[Object change listings]
-=-=-
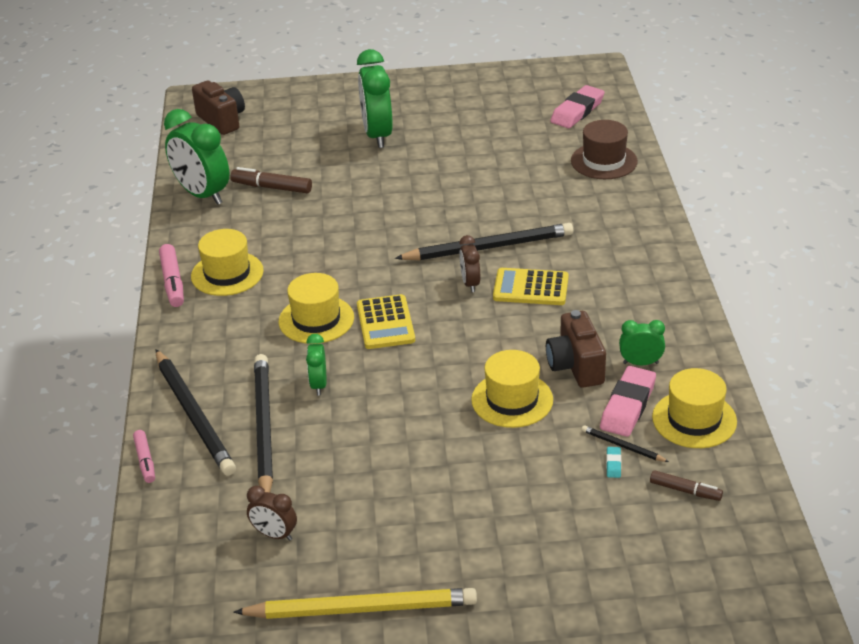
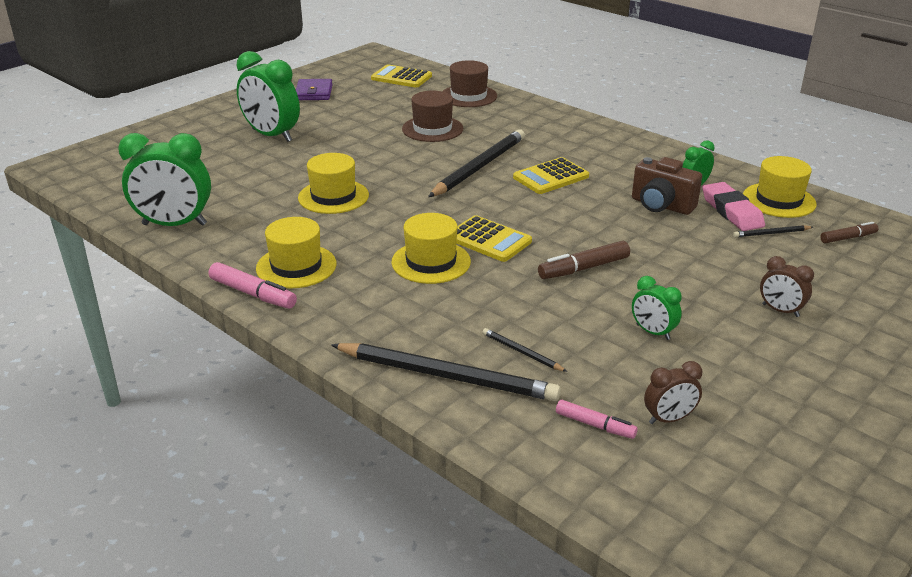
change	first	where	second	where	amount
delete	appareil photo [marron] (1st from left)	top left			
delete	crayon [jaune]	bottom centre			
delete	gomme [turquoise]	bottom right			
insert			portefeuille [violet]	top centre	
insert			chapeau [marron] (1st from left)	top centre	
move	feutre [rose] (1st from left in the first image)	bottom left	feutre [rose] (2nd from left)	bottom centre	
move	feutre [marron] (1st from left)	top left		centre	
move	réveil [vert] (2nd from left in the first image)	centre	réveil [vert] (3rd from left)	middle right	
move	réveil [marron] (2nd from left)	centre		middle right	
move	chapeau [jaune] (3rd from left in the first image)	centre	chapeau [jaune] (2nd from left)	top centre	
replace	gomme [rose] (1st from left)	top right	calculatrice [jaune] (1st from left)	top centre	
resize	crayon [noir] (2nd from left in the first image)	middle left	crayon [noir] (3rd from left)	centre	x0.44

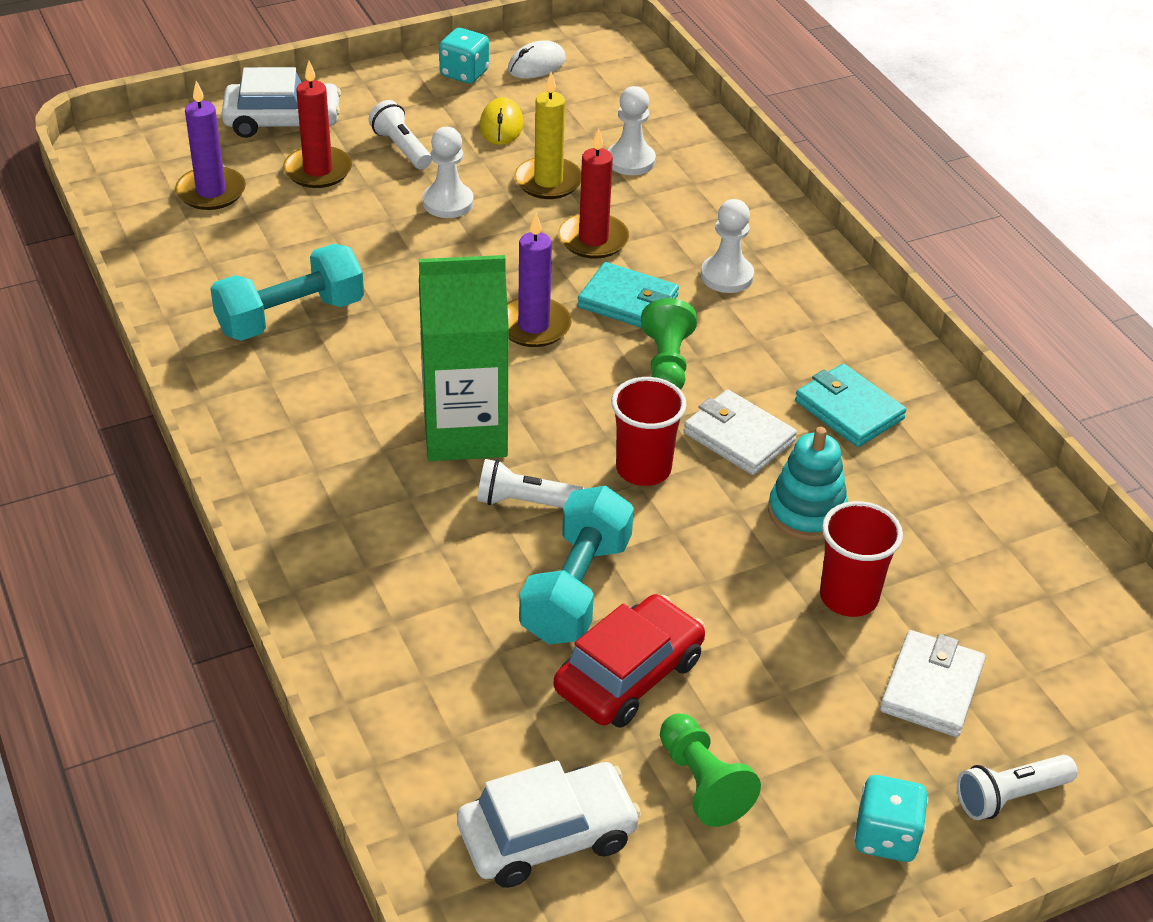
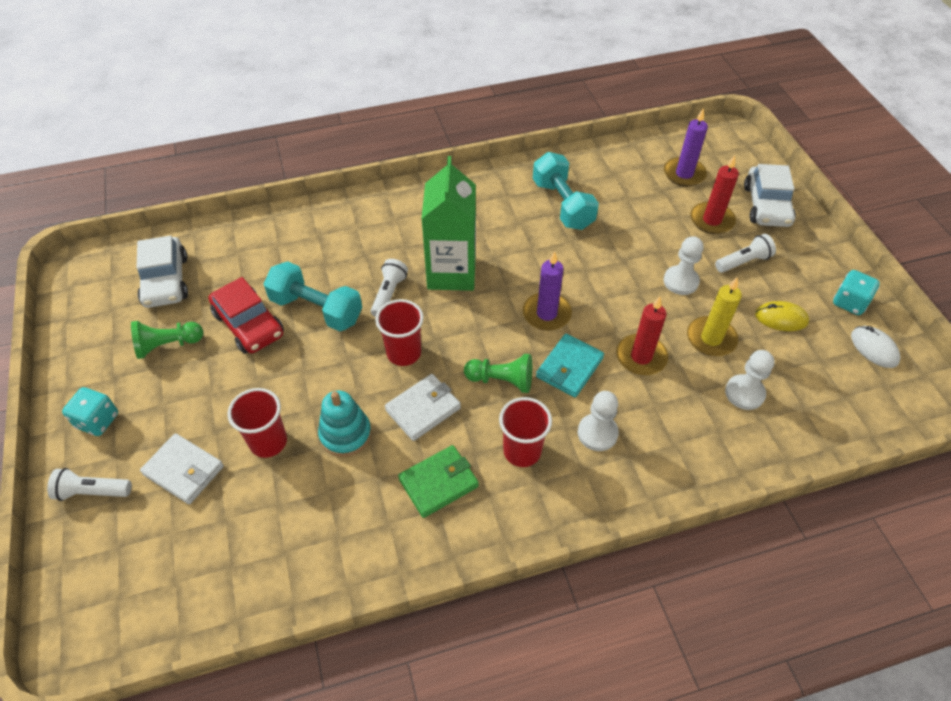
change	first	where	second	where	amount
insert			gobelet [rouge] (3rd from left)	centre	
recolor	portefeuille [turquoise] (2nd from left)	middle right	portefeuille [vert]	bottom centre	
rotate	lampe de poche [blanc] (3rd from left in the first image)	bottom right	lampe de poche [blanc] (1st from left)	bottom left	75 degrees counterclockwise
-=-=-
Read the data above and pull out each line that holds the string "jaune".

== Your solution ==
delete	crayon [jaune]	bottom centre			
move	chapeau [jaune] (3rd from left in the first image)	centre	chapeau [jaune] (2nd from left)	top centre	
replace	gomme [rose] (1st from left)	top right	calculatrice [jaune] (1st from left)	top centre	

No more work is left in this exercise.